* What is needed *
Below is a block of records; repeat all of them exactly.

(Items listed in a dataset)
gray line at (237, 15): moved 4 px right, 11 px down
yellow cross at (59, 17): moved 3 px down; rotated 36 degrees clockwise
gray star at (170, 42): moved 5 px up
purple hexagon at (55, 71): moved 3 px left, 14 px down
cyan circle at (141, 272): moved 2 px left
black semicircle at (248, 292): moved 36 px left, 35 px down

* Expected answer *
gray line at (237, 15): moved 4 px right, 11 px down
yellow cross at (59, 17): moved 3 px down; rotated 36 degrees clockwise
gray star at (170, 42): moved 5 px up
purple hexagon at (55, 71): moved 3 px left, 14 px down
cyan circle at (141, 272): moved 2 px left
black semicircle at (248, 292): moved 36 px left, 35 px down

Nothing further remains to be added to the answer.